## Entries supplied:
_ _ _ _ _

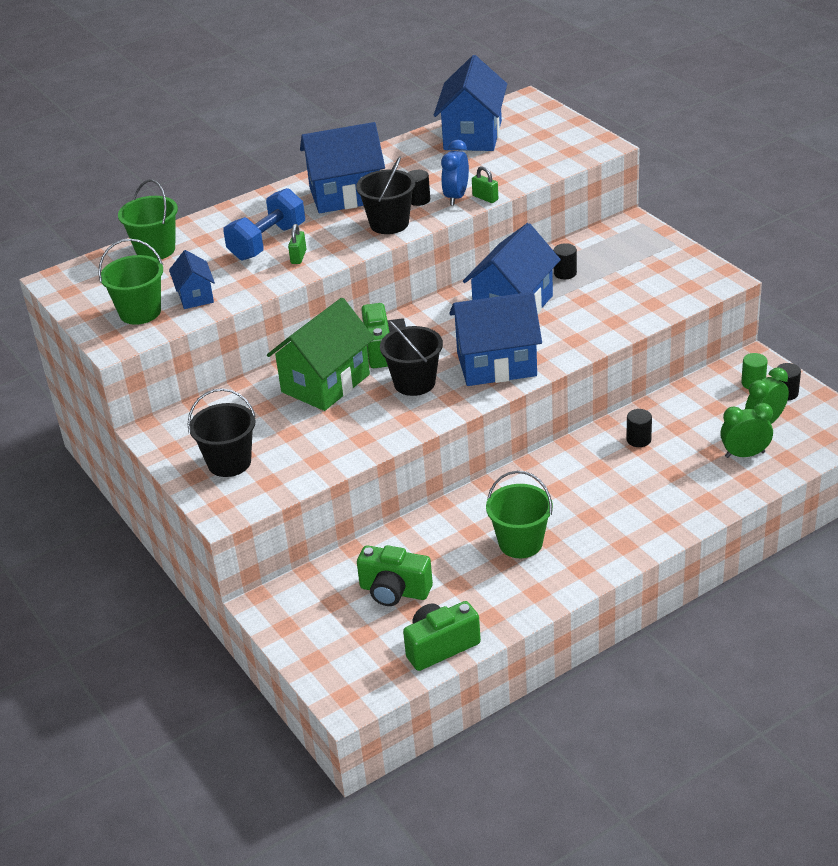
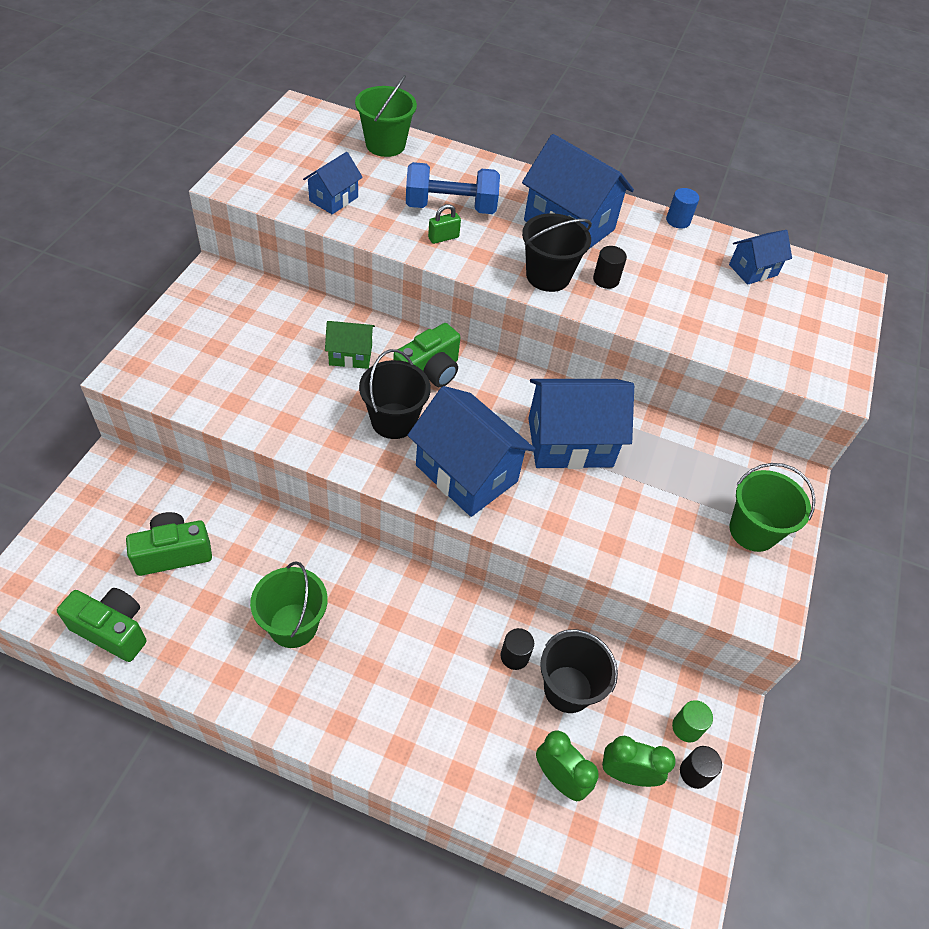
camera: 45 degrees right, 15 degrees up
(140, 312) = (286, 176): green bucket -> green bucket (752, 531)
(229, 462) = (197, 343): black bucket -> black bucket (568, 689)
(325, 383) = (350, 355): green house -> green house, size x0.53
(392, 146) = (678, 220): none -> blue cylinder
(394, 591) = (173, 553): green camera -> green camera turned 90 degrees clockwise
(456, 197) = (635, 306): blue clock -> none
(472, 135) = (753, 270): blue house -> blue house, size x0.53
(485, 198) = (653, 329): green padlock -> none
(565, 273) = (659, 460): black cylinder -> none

_ _ _ _ _

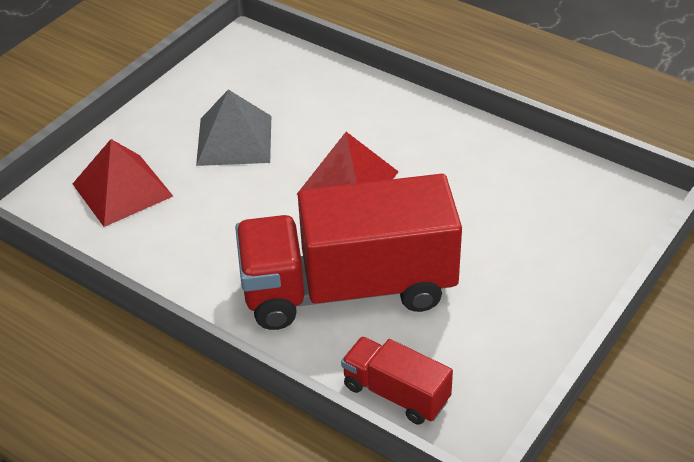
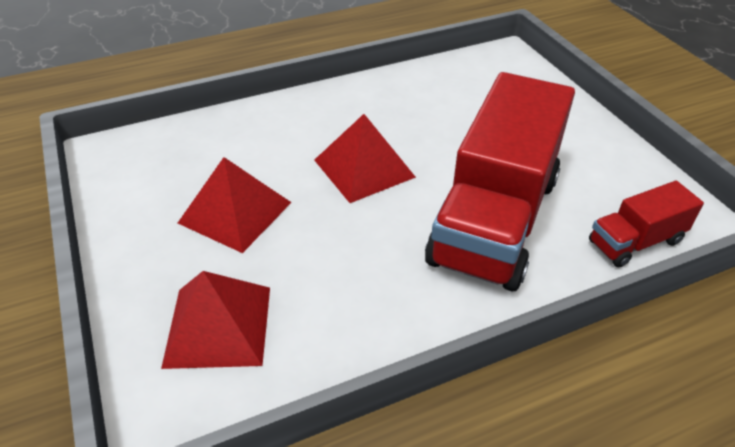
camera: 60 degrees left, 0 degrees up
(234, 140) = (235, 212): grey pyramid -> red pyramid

_ _ _ _ _

## Task to carry out:
Everything above from the line with "camera: 45 degrees right, 15 degrees up" to the line with "(456, 197) = (635, 306): blue clock -> none", both included, must be repeated exactly, and nothing outside that range.

## Result:
camera: 45 degrees right, 15 degrees up
(140, 312) = (286, 176): green bucket -> green bucket (752, 531)
(229, 462) = (197, 343): black bucket -> black bucket (568, 689)
(325, 383) = (350, 355): green house -> green house, size x0.53
(392, 146) = (678, 220): none -> blue cylinder
(394, 591) = (173, 553): green camera -> green camera turned 90 degrees clockwise
(456, 197) = (635, 306): blue clock -> none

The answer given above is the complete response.